**Your goal**
Set down each of the records below exactly as it reads. No pictures go into the copy.

**Data supplied**

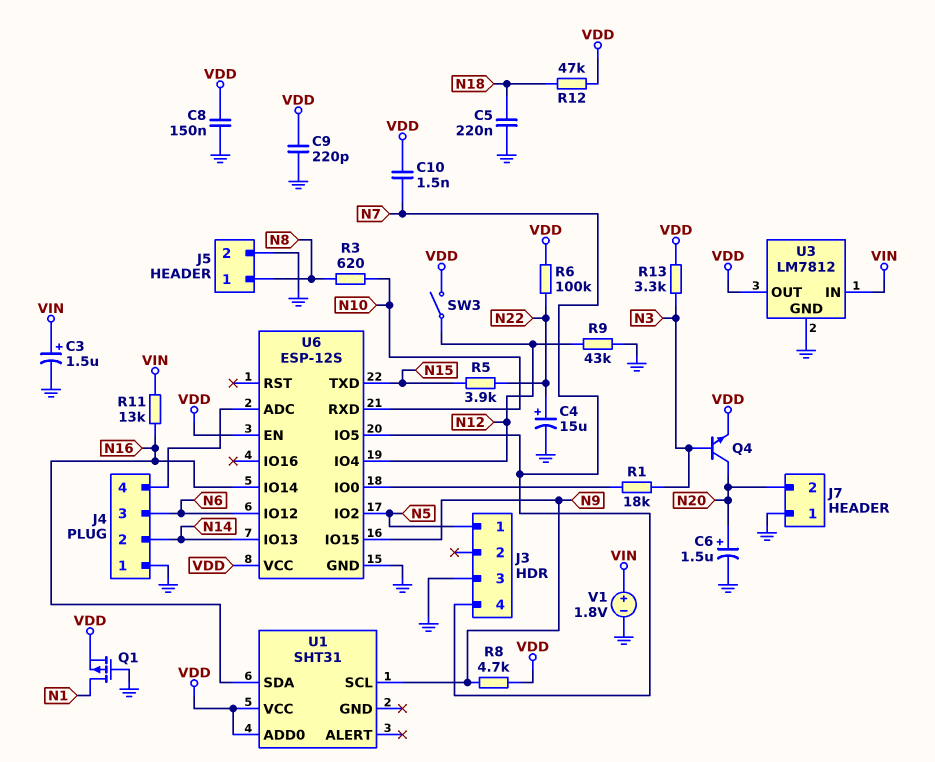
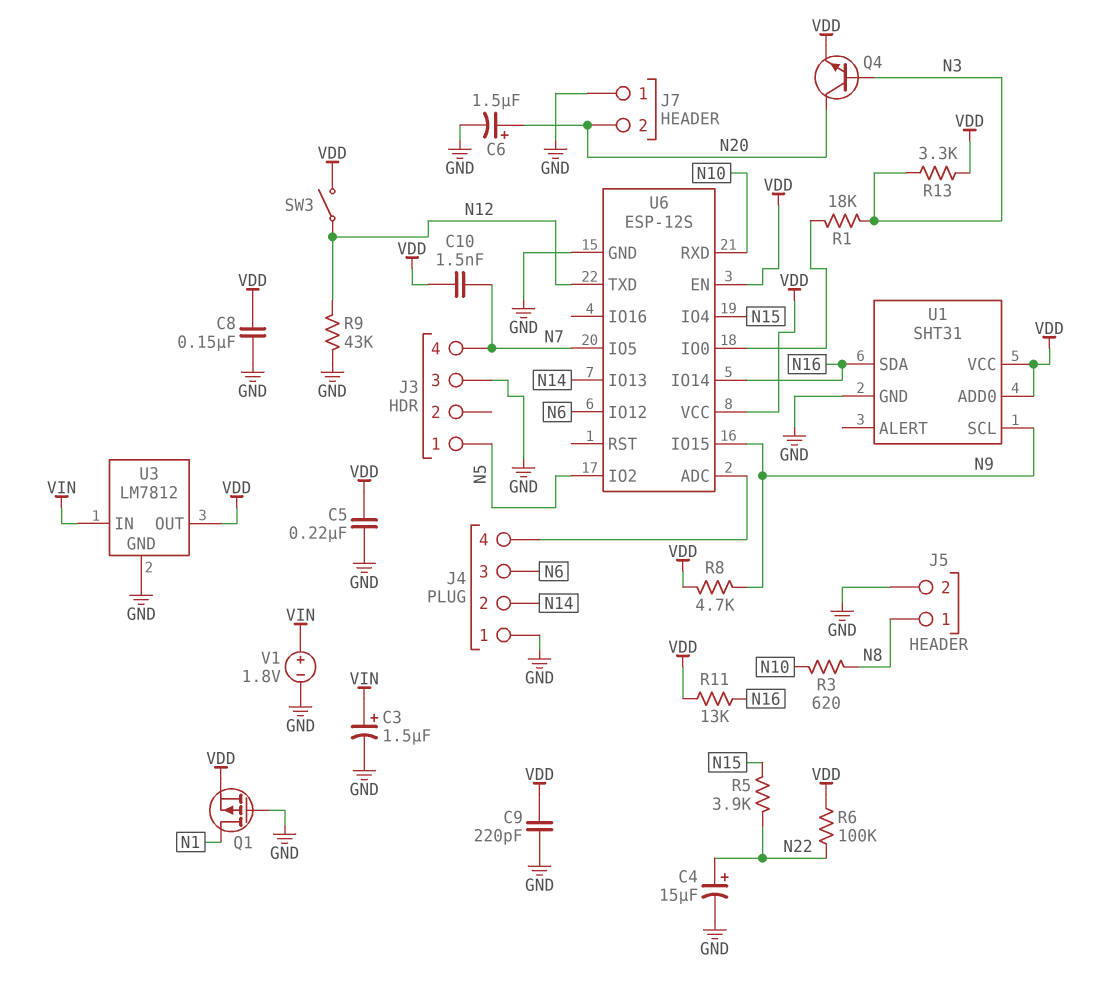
C5: 220nF (GND, N18) -> 220nF (GND, VDD)
R11: 13k (N16, VIN) -> 13k (N16, VDD)
R12: 47k (N18, VDD) -> none
U1 pin GND: none -> GND
U6 pin IO4: N12 -> N15
U6 pin TXD: N15 -> N12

**Exercise solution**
C5: 220nF (GND, N18) -> 220nF (GND, VDD)
R11: 13k (N16, VIN) -> 13k (N16, VDD)
R12: 47k (N18, VDD) -> none
U1 pin GND: none -> GND
U6 pin IO4: N12 -> N15
U6 pin TXD: N15 -> N12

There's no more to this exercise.